---------- Input data ----------

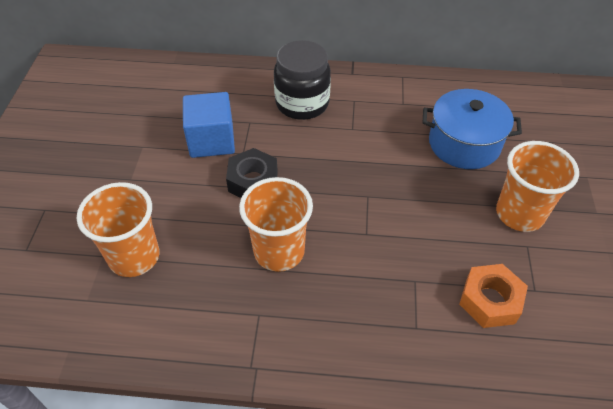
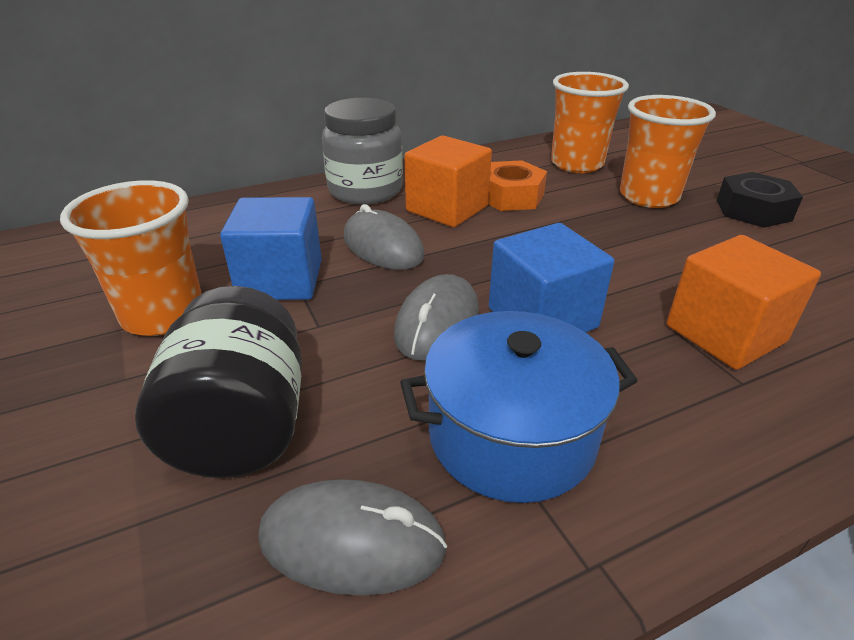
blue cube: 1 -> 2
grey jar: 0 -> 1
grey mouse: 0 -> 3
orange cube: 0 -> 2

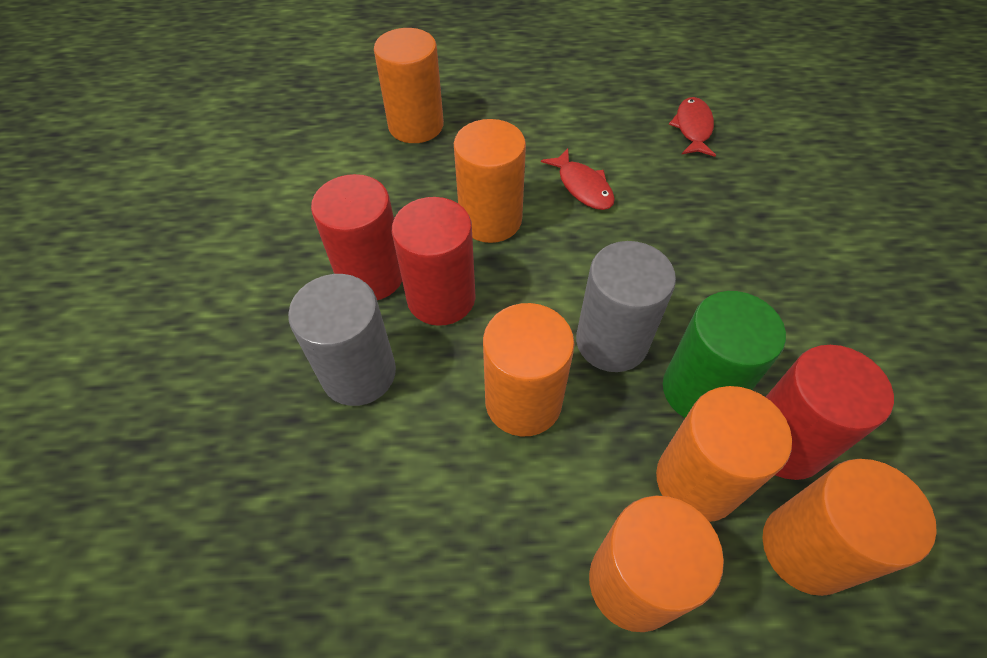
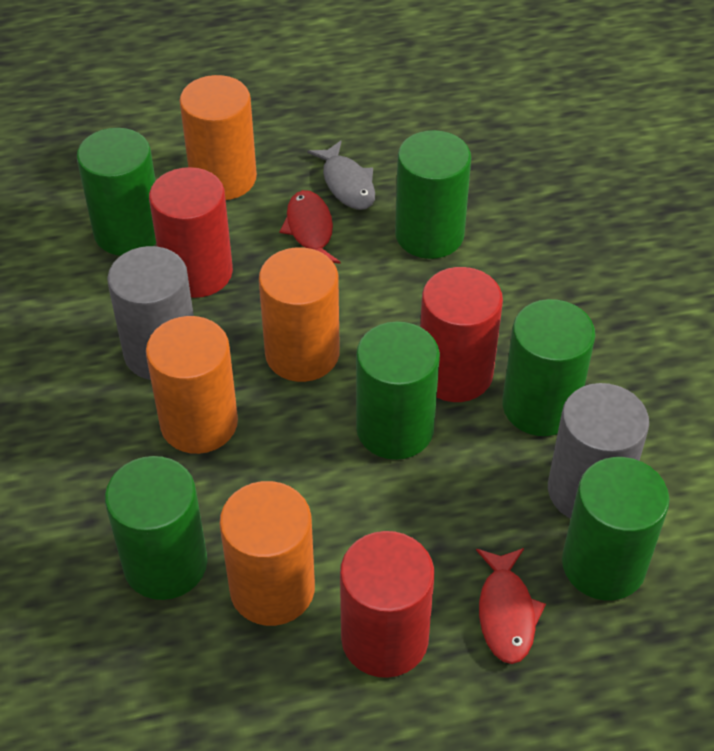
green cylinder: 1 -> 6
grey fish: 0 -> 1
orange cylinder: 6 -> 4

----------

Every line of the records above must reappear exactly, though the pictures must not.

*Answer to this task*:
blue cube: 1 -> 2
grey jar: 0 -> 1
grey mouse: 0 -> 3
orange cube: 0 -> 2

green cylinder: 1 -> 6
grey fish: 0 -> 1
orange cylinder: 6 -> 4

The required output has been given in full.